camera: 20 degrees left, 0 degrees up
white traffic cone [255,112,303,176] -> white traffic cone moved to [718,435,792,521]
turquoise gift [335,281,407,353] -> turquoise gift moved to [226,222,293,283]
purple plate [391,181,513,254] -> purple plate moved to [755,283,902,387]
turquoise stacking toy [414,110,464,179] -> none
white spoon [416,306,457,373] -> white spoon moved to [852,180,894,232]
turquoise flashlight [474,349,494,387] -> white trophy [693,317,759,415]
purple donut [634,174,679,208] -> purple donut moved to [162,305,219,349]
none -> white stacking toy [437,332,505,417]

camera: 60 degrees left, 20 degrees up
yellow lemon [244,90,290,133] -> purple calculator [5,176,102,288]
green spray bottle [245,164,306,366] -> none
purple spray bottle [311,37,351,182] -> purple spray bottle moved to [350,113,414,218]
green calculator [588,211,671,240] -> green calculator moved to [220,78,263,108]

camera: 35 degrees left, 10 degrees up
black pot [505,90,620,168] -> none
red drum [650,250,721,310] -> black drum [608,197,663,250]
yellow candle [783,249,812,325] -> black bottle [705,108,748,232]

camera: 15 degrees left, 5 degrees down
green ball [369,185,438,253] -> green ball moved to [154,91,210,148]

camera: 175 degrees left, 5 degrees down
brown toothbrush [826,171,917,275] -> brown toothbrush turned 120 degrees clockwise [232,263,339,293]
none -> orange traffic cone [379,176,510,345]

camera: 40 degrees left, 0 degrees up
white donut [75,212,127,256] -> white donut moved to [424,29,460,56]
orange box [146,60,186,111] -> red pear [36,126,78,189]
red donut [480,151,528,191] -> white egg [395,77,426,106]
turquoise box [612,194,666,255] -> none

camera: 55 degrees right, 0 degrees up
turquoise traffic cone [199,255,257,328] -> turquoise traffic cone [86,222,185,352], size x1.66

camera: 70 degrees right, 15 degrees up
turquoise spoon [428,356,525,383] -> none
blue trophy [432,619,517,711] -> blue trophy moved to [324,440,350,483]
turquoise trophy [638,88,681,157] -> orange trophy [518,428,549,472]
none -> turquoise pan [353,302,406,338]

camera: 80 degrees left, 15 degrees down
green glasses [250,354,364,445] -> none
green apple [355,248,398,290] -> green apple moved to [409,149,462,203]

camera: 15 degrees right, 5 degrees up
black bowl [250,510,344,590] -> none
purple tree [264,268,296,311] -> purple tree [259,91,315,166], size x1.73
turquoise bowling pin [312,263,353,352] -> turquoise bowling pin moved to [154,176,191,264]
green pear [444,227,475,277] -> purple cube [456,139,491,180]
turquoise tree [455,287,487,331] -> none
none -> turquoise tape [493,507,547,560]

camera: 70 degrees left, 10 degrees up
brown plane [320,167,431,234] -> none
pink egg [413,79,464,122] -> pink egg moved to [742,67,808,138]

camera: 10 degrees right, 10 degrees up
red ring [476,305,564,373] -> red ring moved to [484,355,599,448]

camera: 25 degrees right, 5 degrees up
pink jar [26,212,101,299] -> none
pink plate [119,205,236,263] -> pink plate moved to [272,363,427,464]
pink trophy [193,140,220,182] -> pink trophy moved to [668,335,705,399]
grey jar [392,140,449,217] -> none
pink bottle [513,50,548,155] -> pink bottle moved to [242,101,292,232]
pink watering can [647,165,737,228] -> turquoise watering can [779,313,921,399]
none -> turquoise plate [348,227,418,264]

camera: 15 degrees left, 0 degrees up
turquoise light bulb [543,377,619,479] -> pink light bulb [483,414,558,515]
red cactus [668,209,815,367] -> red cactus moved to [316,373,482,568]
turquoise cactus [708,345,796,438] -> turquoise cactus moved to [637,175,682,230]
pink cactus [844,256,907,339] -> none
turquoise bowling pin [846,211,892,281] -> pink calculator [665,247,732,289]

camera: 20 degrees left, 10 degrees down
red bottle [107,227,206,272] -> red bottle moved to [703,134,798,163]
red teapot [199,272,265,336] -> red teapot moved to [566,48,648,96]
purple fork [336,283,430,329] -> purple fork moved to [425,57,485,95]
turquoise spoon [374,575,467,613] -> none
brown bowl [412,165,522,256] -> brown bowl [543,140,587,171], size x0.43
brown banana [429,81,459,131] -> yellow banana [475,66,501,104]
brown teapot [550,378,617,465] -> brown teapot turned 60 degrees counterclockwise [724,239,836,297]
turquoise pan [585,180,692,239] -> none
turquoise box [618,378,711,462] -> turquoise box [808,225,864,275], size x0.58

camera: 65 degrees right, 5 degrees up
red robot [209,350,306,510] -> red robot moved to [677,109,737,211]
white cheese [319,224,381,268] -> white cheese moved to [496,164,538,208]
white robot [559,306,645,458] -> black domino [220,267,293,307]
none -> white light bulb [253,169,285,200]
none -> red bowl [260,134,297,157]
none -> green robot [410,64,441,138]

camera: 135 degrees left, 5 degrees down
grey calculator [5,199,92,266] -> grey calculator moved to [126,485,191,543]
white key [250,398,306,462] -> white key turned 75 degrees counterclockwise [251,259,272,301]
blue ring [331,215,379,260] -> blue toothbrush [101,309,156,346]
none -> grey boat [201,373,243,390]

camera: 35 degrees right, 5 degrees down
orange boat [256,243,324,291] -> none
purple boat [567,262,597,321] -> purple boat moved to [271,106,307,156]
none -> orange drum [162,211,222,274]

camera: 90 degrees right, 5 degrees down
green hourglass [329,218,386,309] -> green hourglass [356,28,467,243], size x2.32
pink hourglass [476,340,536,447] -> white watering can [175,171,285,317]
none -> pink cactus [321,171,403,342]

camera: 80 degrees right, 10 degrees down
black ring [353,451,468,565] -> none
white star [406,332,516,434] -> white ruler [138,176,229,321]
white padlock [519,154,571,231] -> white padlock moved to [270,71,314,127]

━━━━

__What is being asked__
Please transcribe exactly the lines above from the line that has "brown banana [429,81,459,131]" up to and including the line that has "white key [250,398,306,462]"; no other line belongs in the answer.

__Response to this exercise__
brown banana [429,81,459,131] -> yellow banana [475,66,501,104]
brown teapot [550,378,617,465] -> brown teapot turned 60 degrees counterclockwise [724,239,836,297]
turquoise pan [585,180,692,239] -> none
turquoise box [618,378,711,462] -> turquoise box [808,225,864,275], size x0.58

camera: 65 degrees right, 5 degrees up
red robot [209,350,306,510] -> red robot moved to [677,109,737,211]
white cheese [319,224,381,268] -> white cheese moved to [496,164,538,208]
white robot [559,306,645,458] -> black domino [220,267,293,307]
none -> white light bulb [253,169,285,200]
none -> red bowl [260,134,297,157]
none -> green robot [410,64,441,138]

camera: 135 degrees left, 5 degrees down
grey calculator [5,199,92,266] -> grey calculator moved to [126,485,191,543]
white key [250,398,306,462] -> white key turned 75 degrees counterclockwise [251,259,272,301]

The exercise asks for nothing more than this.